■ PROBLEM DETAILS
Print the entries that appear below, exactly as written and without their pictures.

■ MATERIAL PROVIDED
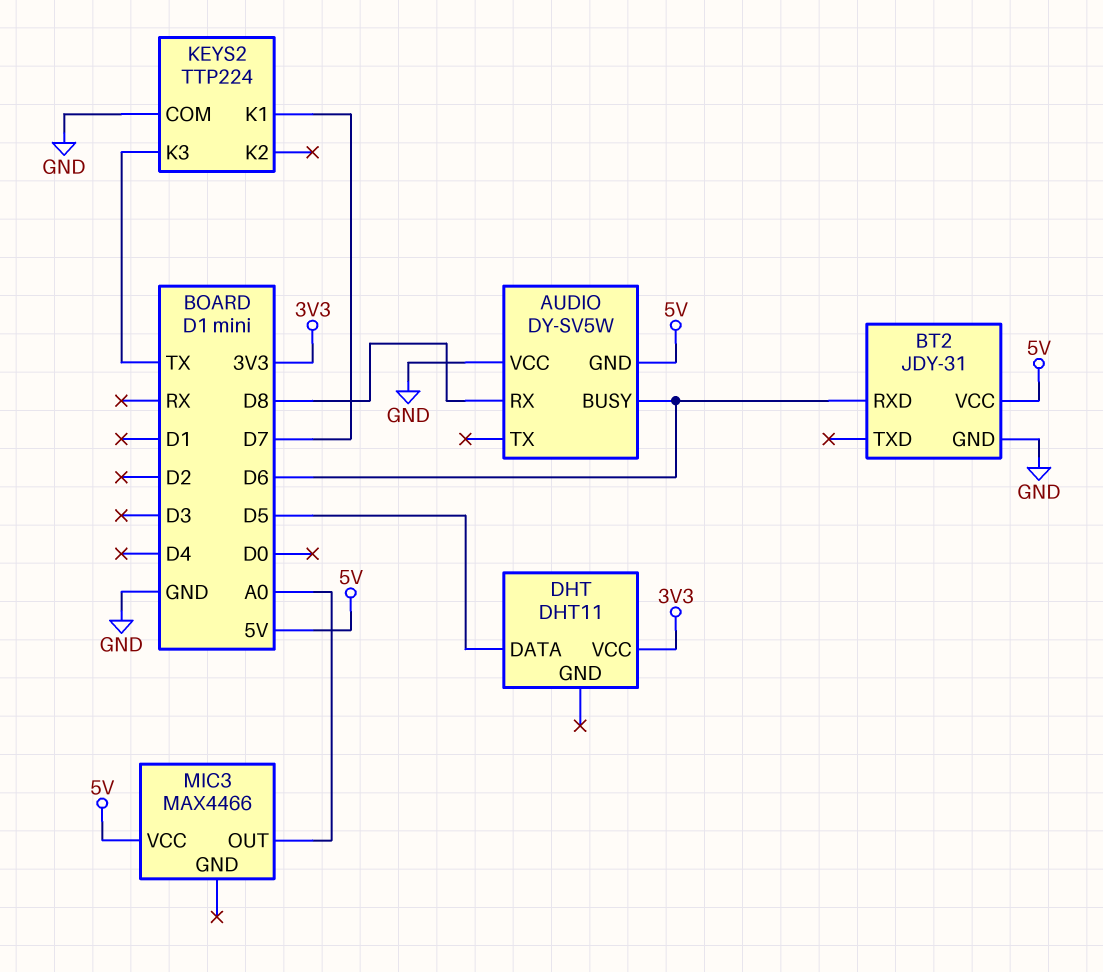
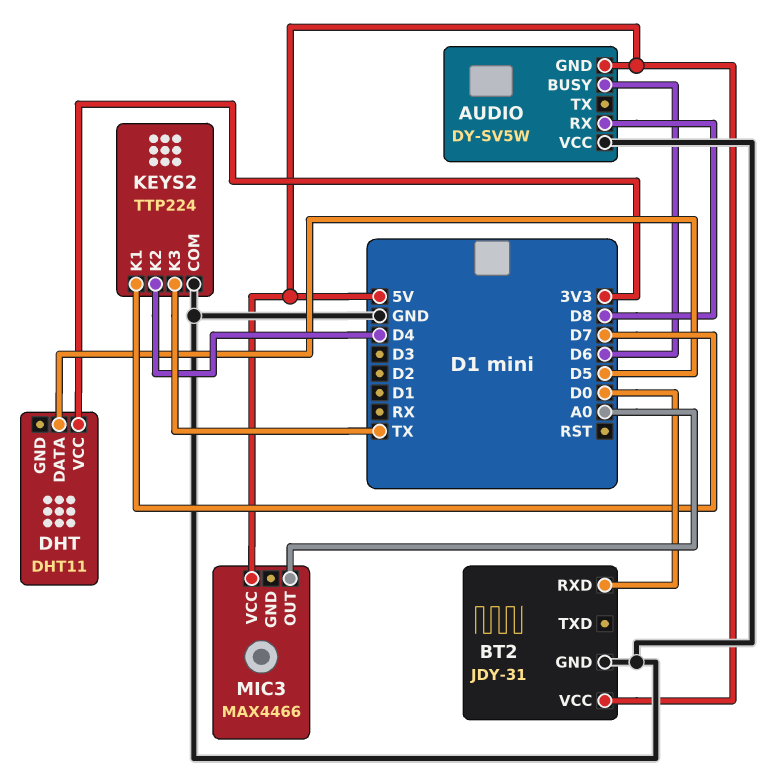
BT2 pin RXD: D6 -> D0
KEYS2 pin K2: none -> D4

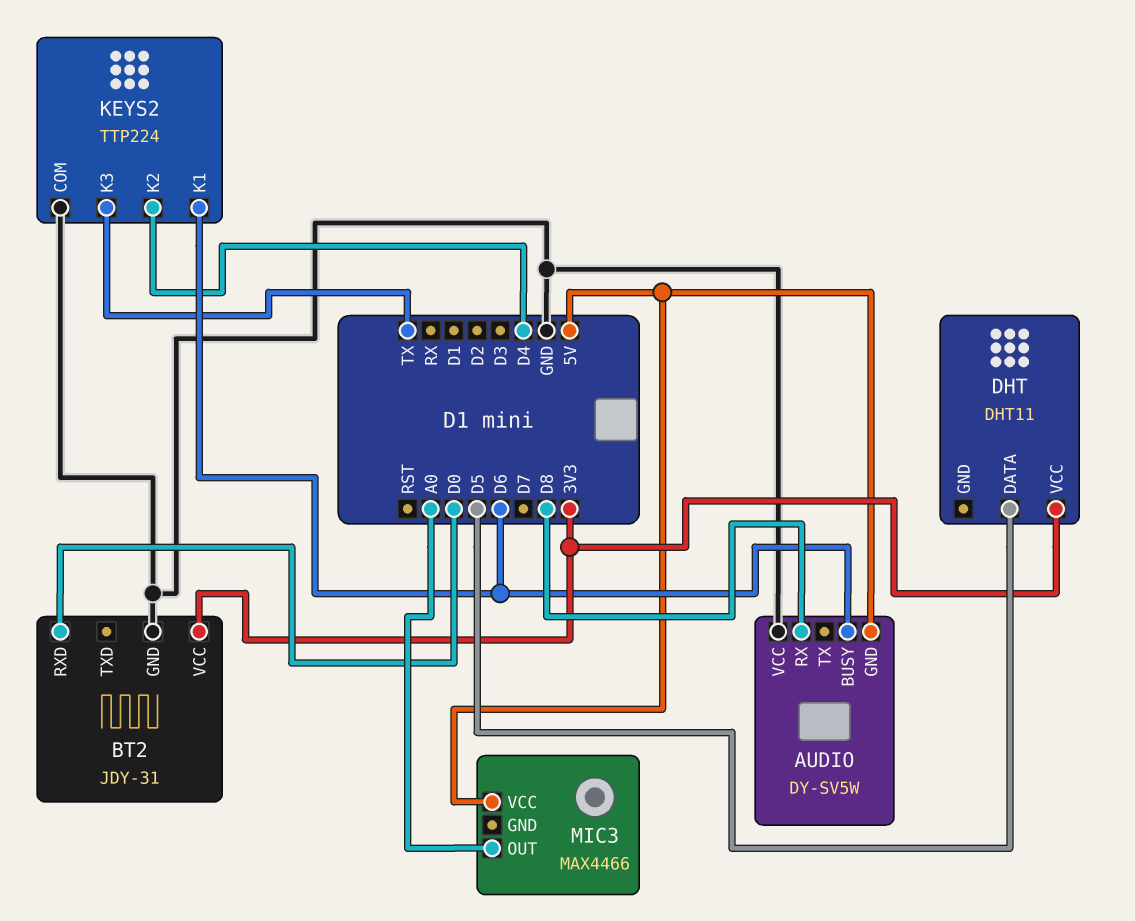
BT2 pin VCC: 5V -> 3V3
KEYS2 pin K1: D7 -> D6

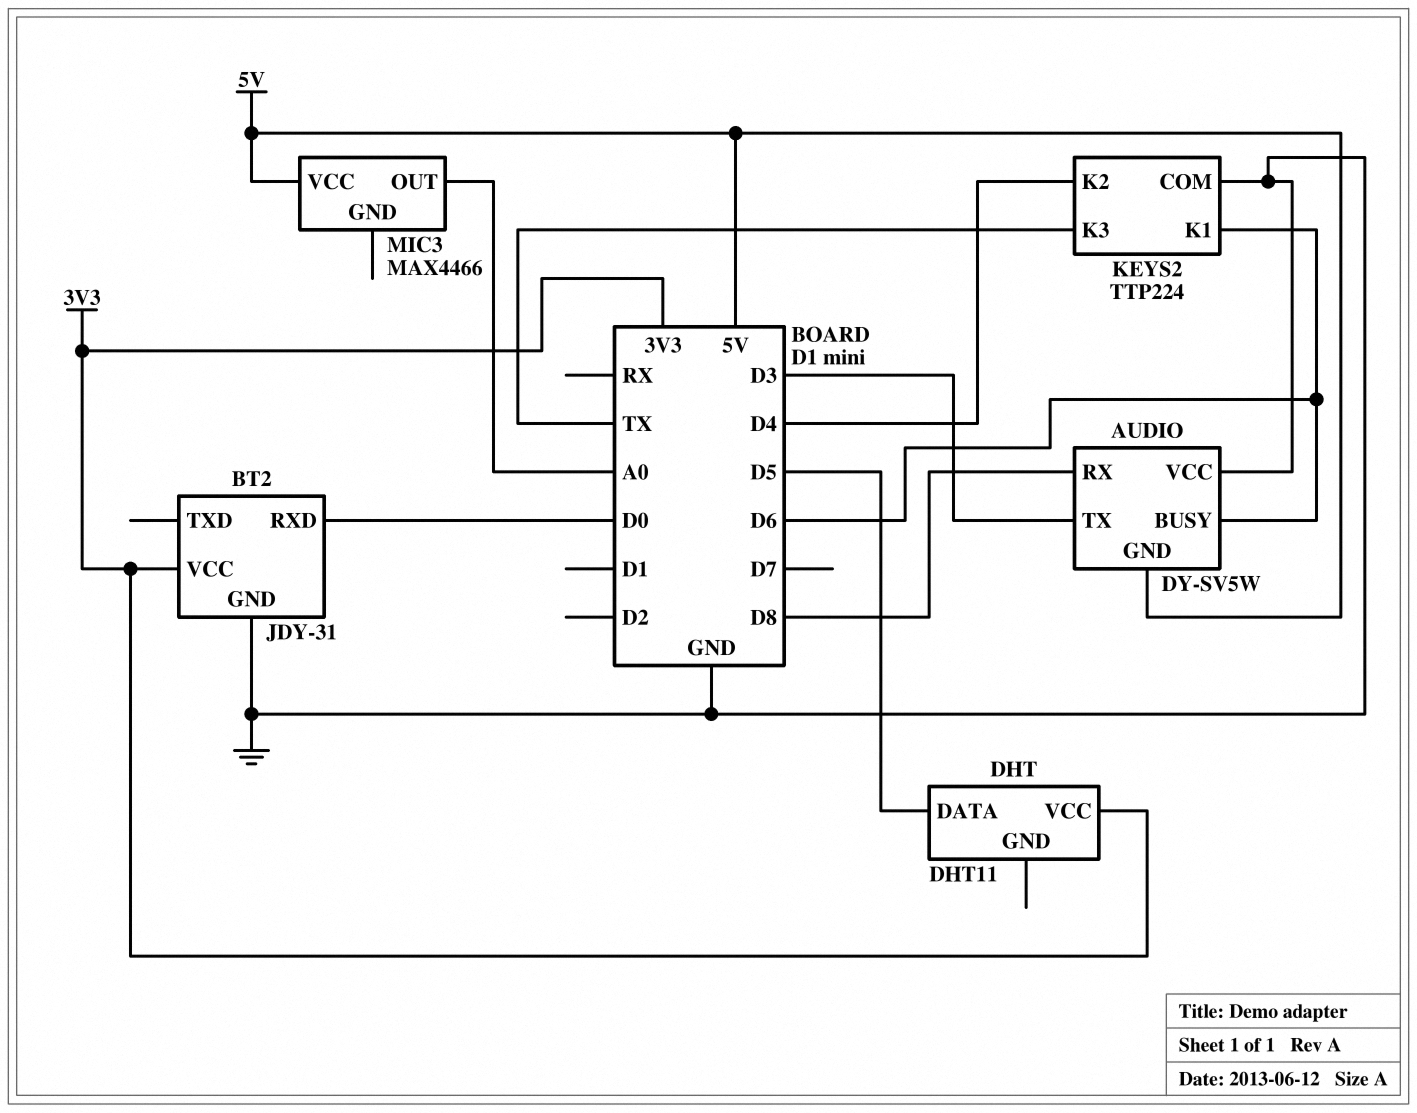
AUDIO pin TX: none -> D3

■ RESULT FOR THIS EXERCISE
BT2 pin RXD: D6 -> D0
KEYS2 pin K2: none -> D4

BT2 pin VCC: 5V -> 3V3
KEYS2 pin K1: D7 -> D6

AUDIO pin TX: none -> D3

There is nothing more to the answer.